◆ YOUR INSTRUCTIONS
Output exactly the lines below from the one containing "red cutting board: [236,448,364,525]" to the last line, both included. Omit pictures.

--- --- ---

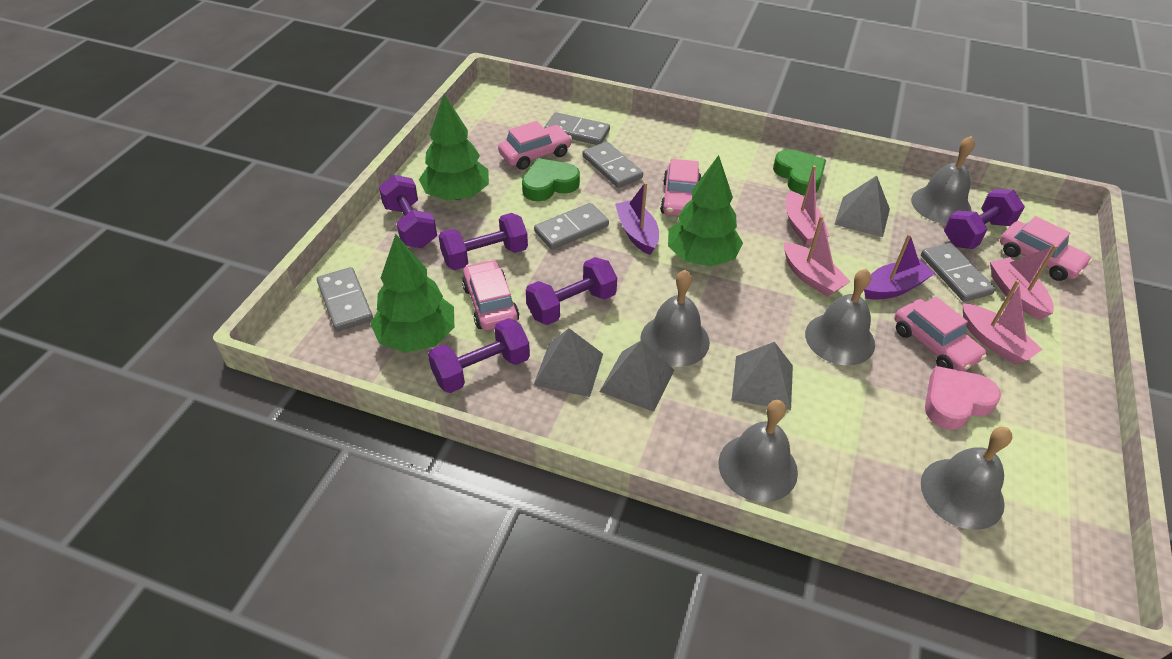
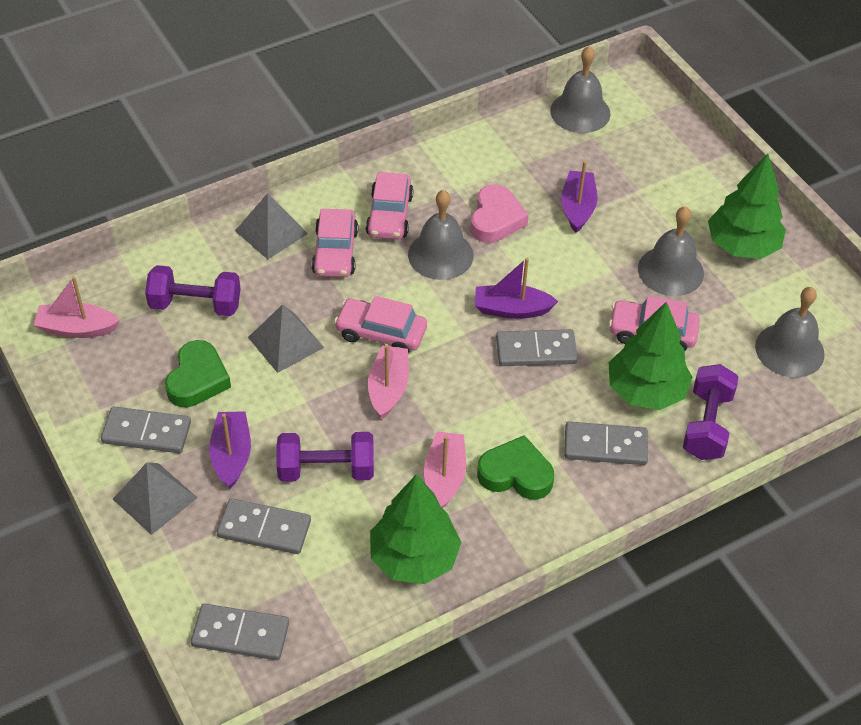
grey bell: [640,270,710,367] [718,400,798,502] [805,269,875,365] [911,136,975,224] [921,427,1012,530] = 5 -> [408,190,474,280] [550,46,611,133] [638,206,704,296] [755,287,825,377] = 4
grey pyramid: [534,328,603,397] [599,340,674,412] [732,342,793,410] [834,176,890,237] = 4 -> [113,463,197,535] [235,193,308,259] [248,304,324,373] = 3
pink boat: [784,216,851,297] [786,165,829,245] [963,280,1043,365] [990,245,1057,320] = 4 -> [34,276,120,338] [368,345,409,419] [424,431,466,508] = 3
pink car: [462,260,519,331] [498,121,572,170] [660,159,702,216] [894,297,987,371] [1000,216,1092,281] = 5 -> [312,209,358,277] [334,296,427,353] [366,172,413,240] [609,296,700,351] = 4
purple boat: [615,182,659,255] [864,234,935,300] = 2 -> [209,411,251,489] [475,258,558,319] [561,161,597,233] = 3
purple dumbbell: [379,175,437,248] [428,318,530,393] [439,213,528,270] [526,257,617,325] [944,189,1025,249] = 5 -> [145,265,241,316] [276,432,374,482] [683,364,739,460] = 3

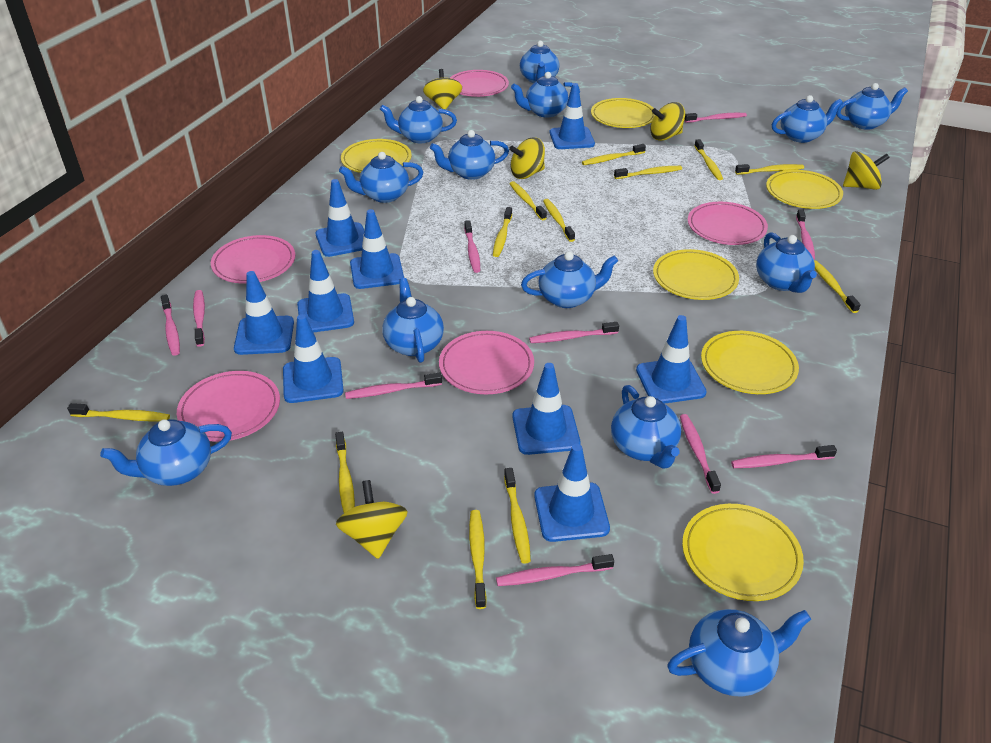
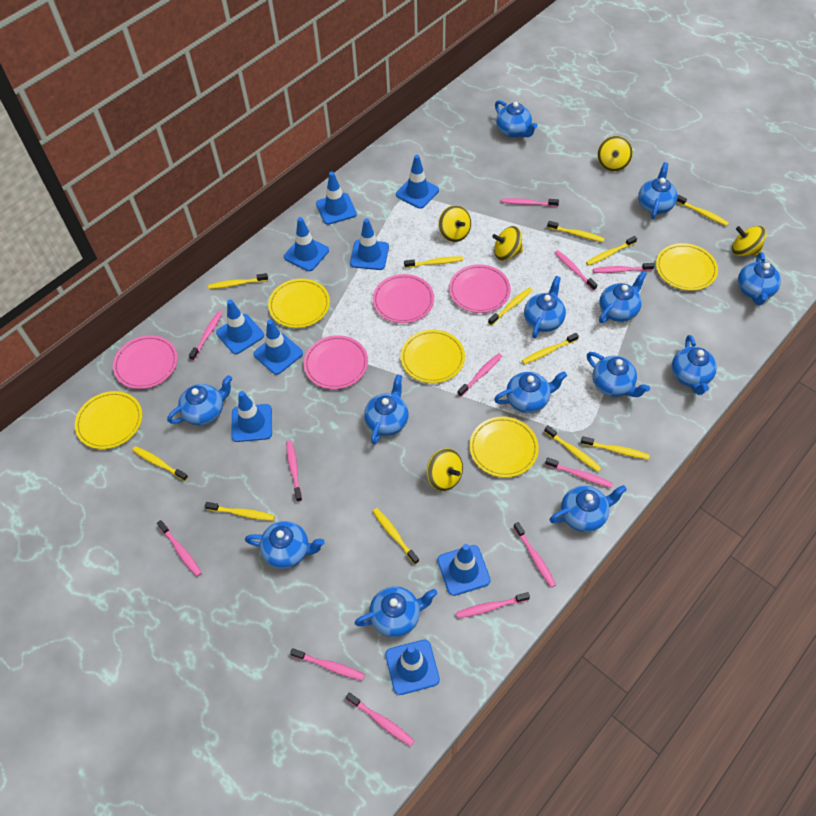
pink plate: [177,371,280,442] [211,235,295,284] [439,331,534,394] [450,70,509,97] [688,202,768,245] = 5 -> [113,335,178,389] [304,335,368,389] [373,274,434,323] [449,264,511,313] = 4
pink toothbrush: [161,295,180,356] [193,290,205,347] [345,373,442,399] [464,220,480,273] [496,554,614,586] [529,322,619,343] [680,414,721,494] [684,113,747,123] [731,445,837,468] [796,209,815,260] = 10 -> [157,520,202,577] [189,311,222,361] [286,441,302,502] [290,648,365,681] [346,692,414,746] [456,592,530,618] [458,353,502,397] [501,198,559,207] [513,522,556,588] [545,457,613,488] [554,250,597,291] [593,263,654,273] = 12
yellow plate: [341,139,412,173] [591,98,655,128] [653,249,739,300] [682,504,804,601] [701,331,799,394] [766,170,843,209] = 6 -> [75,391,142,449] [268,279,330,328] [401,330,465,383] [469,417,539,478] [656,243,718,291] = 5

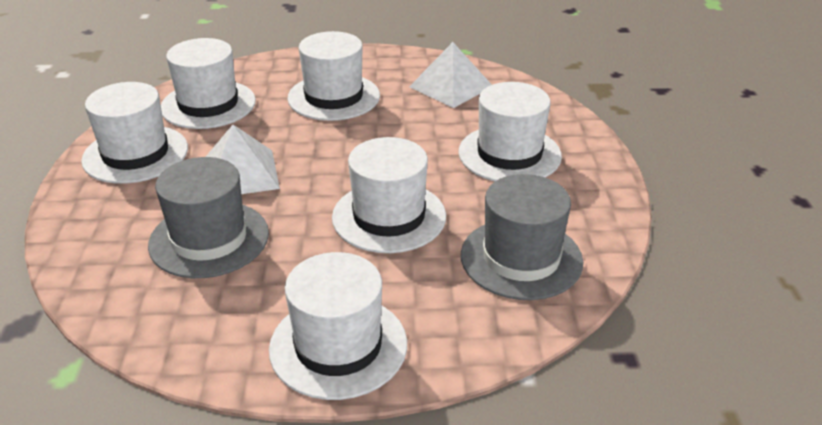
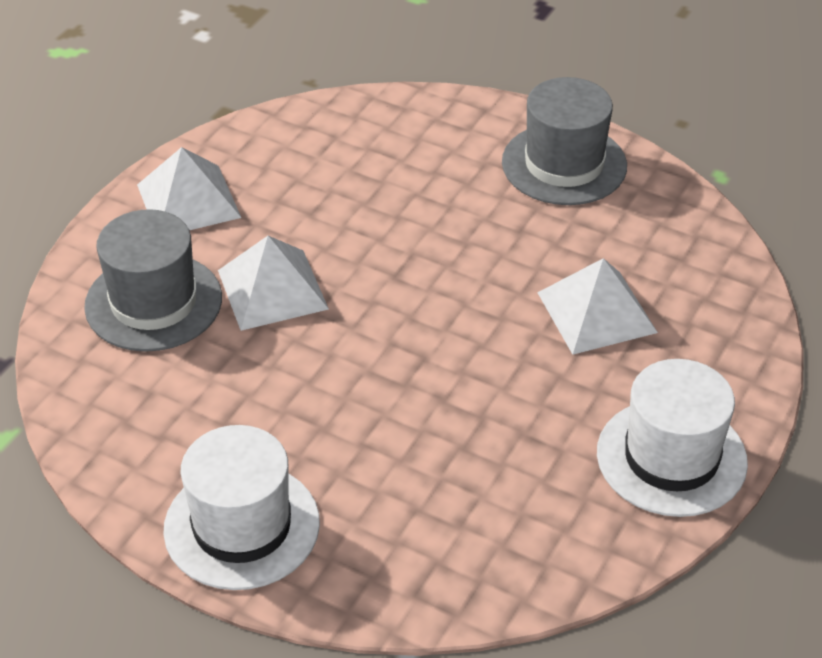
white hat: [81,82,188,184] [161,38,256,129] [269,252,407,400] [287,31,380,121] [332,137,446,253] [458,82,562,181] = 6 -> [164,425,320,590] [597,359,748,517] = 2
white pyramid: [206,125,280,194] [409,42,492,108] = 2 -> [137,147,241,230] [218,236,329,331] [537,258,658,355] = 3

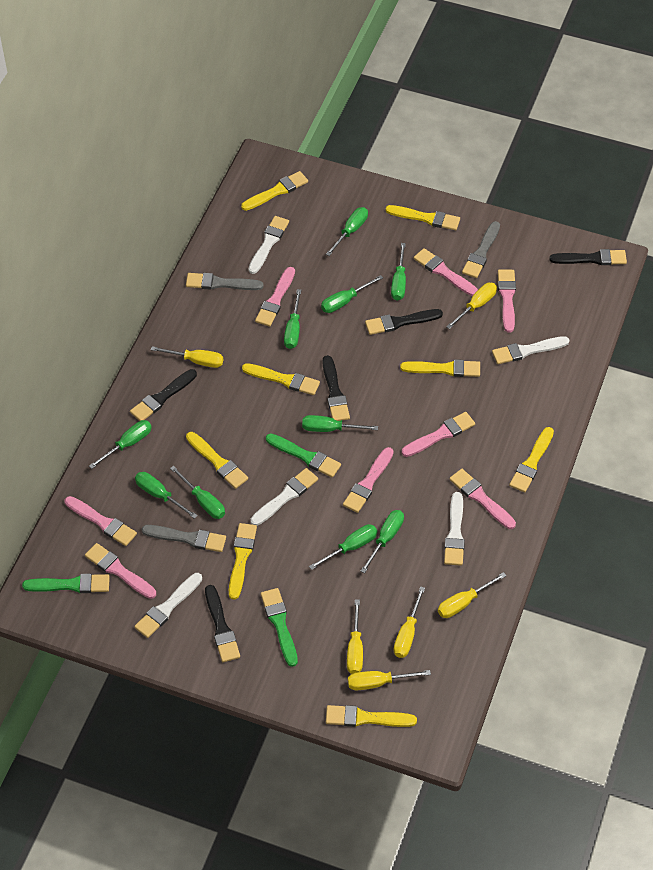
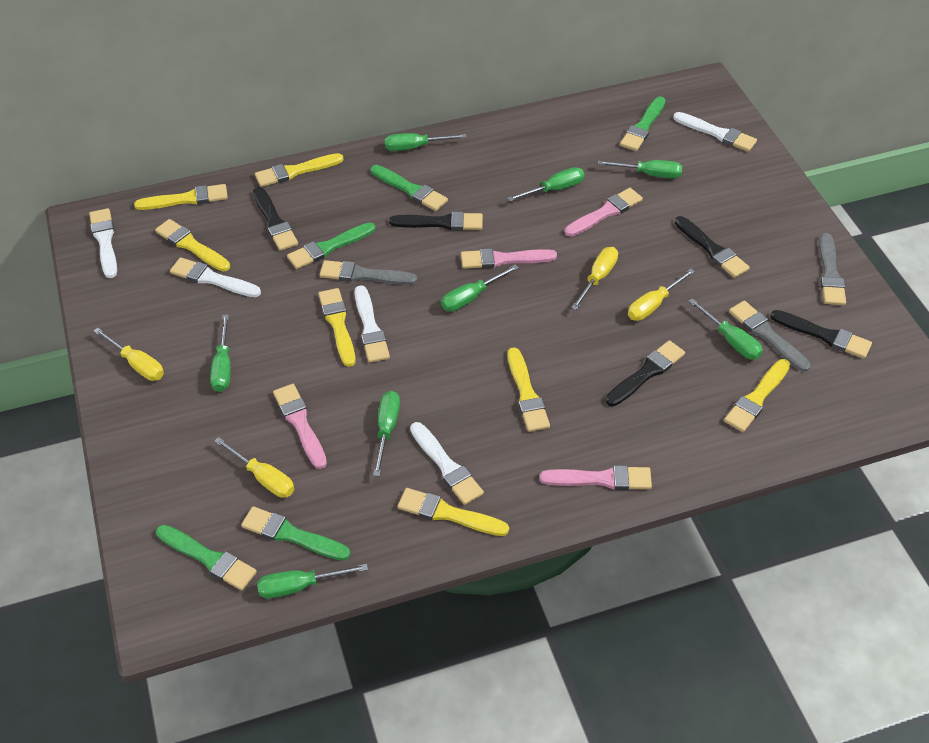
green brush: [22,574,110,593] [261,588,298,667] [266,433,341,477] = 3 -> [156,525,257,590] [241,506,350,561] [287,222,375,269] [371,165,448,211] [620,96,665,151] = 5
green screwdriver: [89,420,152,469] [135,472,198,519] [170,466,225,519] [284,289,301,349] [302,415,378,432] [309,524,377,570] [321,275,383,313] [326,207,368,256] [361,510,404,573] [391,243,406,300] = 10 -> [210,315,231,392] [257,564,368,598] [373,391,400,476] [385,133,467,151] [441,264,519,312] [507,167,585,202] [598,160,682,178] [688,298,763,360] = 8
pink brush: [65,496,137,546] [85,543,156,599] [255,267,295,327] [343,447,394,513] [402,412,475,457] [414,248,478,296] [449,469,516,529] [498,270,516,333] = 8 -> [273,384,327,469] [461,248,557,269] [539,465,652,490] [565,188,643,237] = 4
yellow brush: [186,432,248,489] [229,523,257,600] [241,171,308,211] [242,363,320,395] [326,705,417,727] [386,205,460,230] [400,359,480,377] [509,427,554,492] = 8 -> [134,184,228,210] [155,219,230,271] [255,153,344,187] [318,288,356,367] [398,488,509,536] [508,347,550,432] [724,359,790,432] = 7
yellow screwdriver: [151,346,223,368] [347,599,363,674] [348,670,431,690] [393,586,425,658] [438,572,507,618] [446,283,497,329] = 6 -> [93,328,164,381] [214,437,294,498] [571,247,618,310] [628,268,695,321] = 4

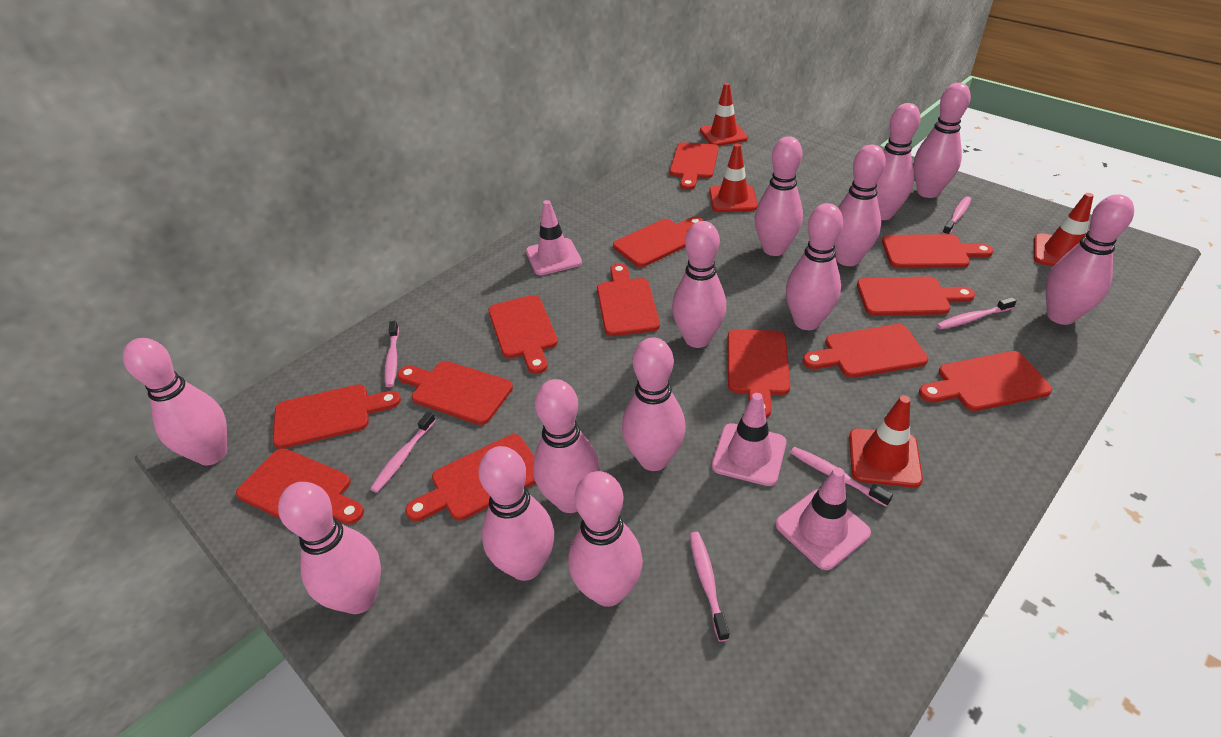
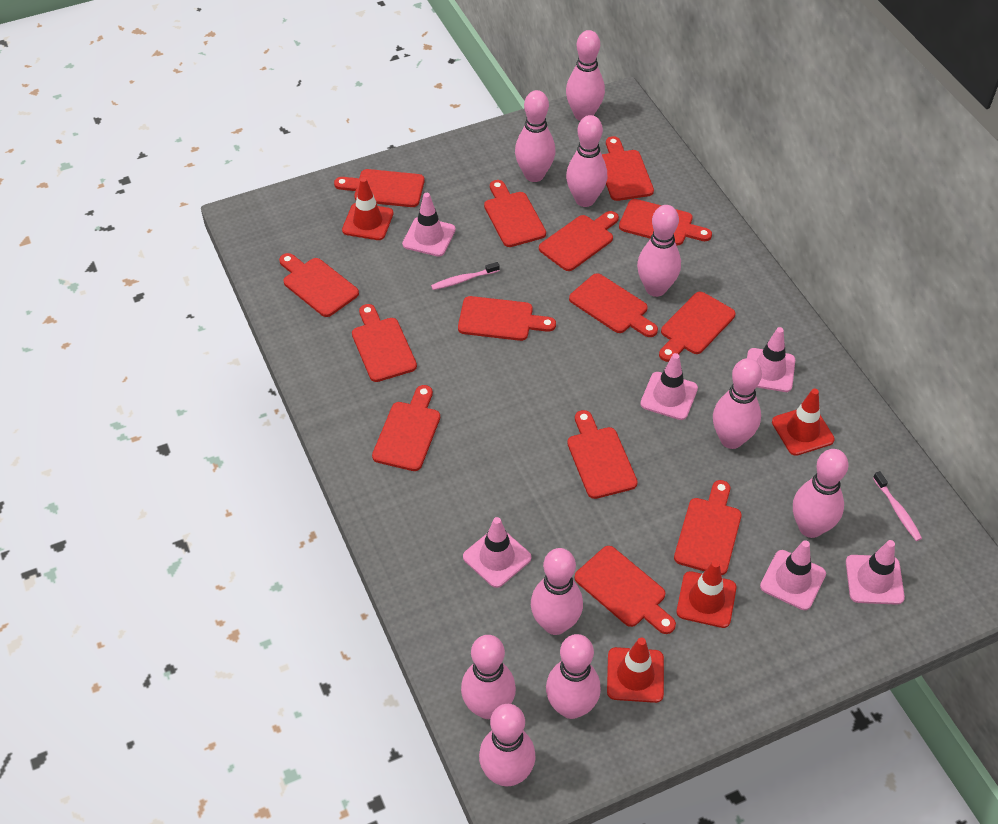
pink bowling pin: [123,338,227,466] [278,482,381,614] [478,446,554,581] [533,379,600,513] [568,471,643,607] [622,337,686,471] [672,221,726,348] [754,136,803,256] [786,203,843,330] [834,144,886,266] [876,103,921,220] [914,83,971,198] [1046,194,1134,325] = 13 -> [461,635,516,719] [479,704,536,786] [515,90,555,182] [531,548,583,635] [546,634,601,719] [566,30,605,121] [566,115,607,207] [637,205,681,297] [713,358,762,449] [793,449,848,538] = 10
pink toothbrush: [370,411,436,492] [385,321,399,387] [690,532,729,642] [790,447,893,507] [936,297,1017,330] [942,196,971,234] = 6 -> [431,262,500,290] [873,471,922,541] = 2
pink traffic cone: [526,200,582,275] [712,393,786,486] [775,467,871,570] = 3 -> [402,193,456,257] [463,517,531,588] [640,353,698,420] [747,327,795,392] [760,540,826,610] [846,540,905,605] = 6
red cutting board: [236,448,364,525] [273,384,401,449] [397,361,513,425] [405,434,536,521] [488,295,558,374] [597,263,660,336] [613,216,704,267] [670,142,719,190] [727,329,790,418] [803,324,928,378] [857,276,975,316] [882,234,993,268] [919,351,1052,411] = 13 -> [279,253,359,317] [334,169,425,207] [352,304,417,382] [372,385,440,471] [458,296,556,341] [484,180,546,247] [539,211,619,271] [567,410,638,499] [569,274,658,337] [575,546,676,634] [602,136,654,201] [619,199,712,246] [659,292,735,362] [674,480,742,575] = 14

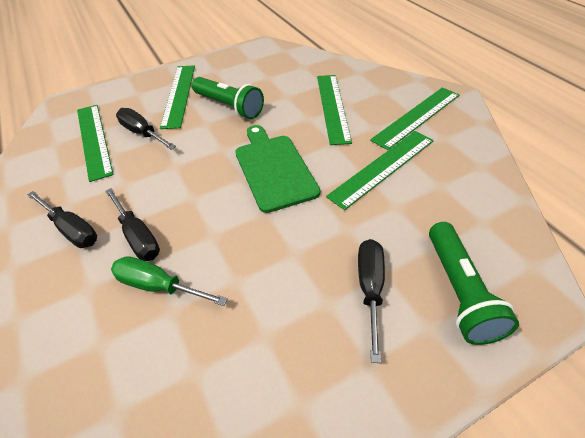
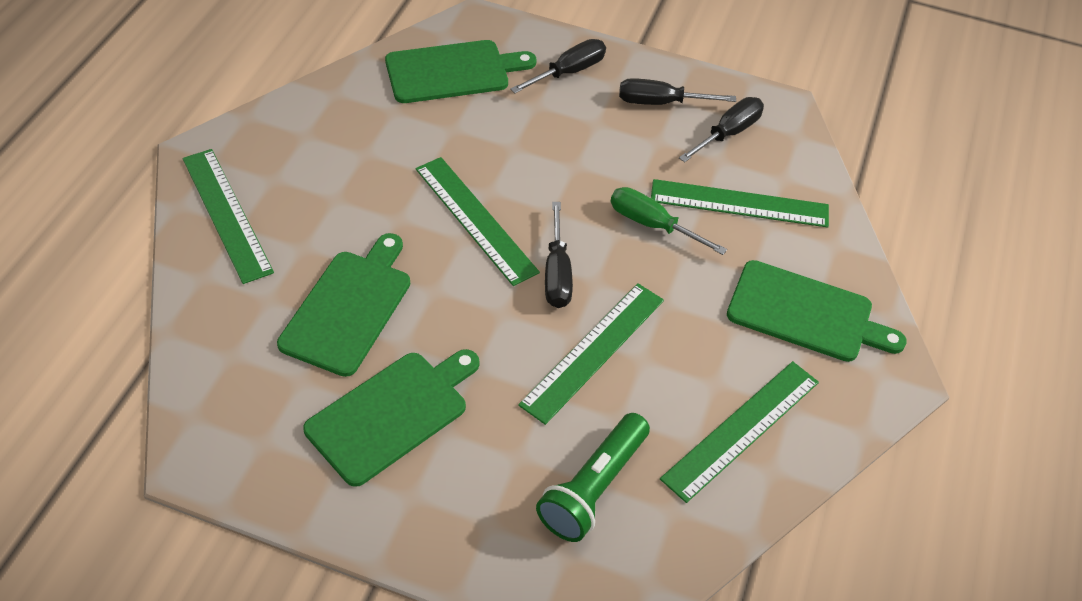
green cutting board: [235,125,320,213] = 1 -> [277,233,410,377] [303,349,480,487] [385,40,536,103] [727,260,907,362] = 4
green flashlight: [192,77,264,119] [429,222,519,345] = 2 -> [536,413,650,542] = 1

--- --- ---

◆ RESPONSE BELOW
red cutting board: [236,448,364,525] [273,384,401,449] [397,361,513,425] [405,434,536,521] [488,295,558,374] [597,263,660,336] [613,216,704,267] [670,142,719,190] [727,329,790,418] [803,324,928,378] [857,276,975,316] [882,234,993,268] [919,351,1052,411] = 13 -> [279,253,359,317] [334,169,425,207] [352,304,417,382] [372,385,440,471] [458,296,556,341] [484,180,546,247] [539,211,619,271] [567,410,638,499] [569,274,658,337] [575,546,676,634] [602,136,654,201] [619,199,712,246] [659,292,735,362] [674,480,742,575] = 14

green cutting board: [235,125,320,213] = 1 -> [277,233,410,377] [303,349,480,487] [385,40,536,103] [727,260,907,362] = 4
green flashlight: [192,77,264,119] [429,222,519,345] = 2 -> [536,413,650,542] = 1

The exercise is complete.